_WORK INSTRUCTIONS:_ Everything from the line containing "turquoise_sivetox 412, 450, 459, 498" down to the last line below should be set down exactly, and only that, without the pictures.
■ ■ ■ ■
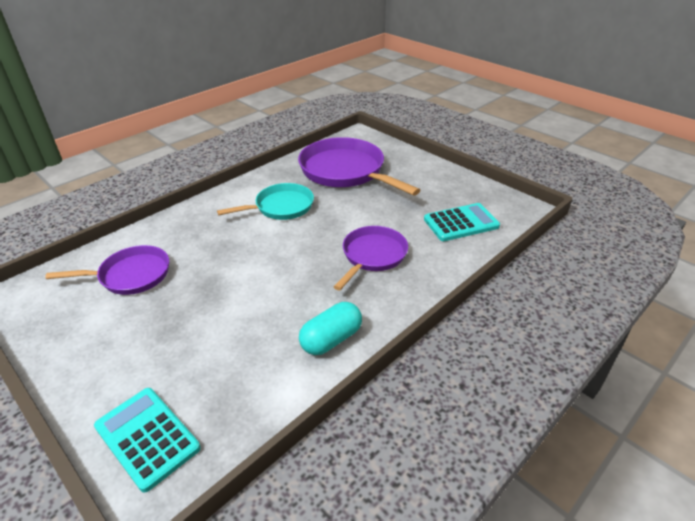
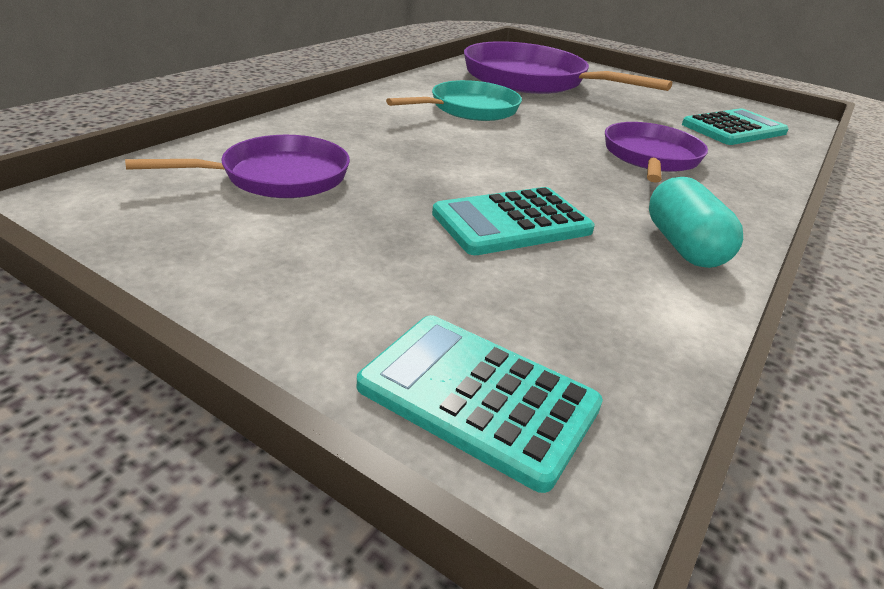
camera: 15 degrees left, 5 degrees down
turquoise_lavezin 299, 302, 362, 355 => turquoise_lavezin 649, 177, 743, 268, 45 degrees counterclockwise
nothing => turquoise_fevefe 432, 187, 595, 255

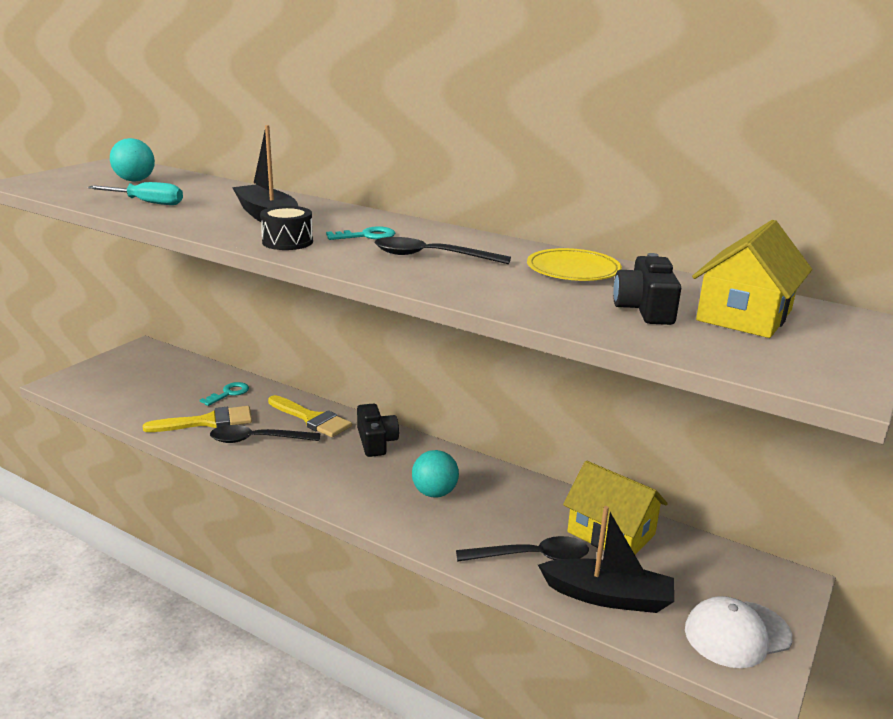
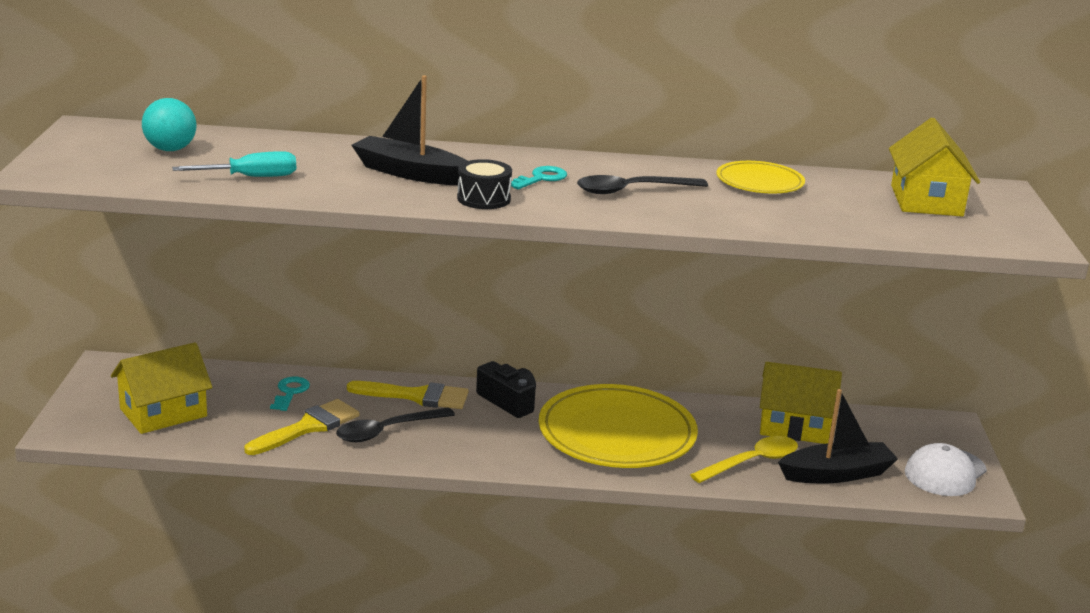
camera: 30 degrees left, 0 degrees up
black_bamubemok 613, 253, 681, 325 => nothing
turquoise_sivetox 412, 450, 459, 498 => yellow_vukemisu 539, 384, 698, 468
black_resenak 456, 536, 589, 562 => yellow_resenak 690, 436, 798, 483
nothing => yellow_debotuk 111, 342, 213, 434

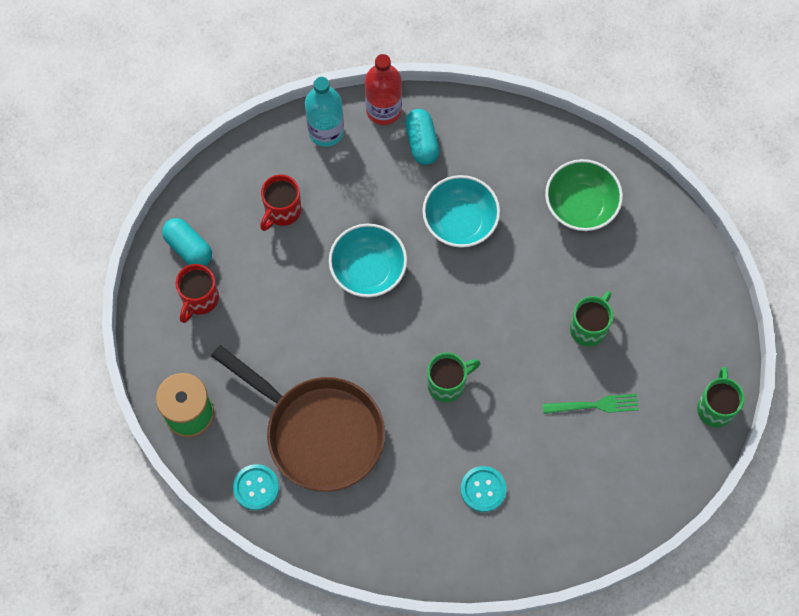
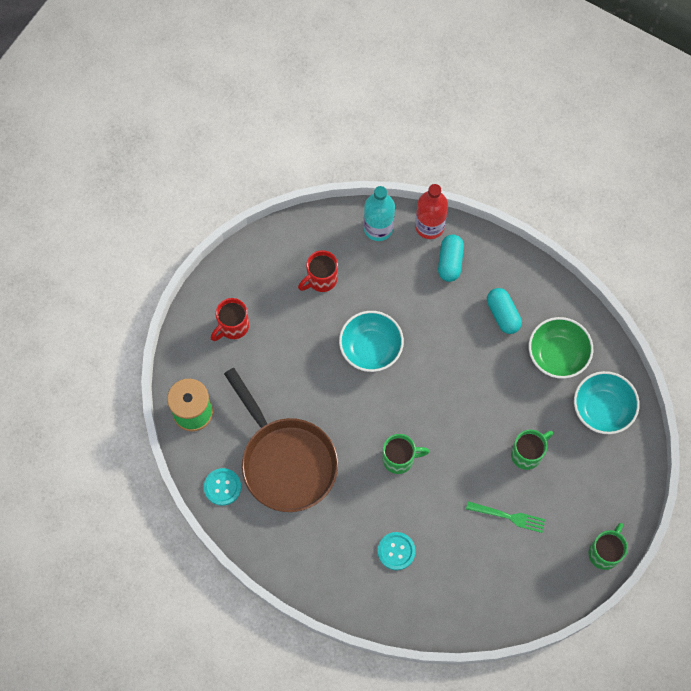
camera: 20 degrees right, 0 degrees up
■ ■ ■ ■
_EXERCISE OUTPUT:_
turquoise_sivetox 412, 450, 459, 498 => yellow_vukemisu 539, 384, 698, 468
black_resenak 456, 536, 589, 562 => yellow_resenak 690, 436, 798, 483
nothing => yellow_debotuk 111, 342, 213, 434

camera: 20 degrees right, 0 degrees up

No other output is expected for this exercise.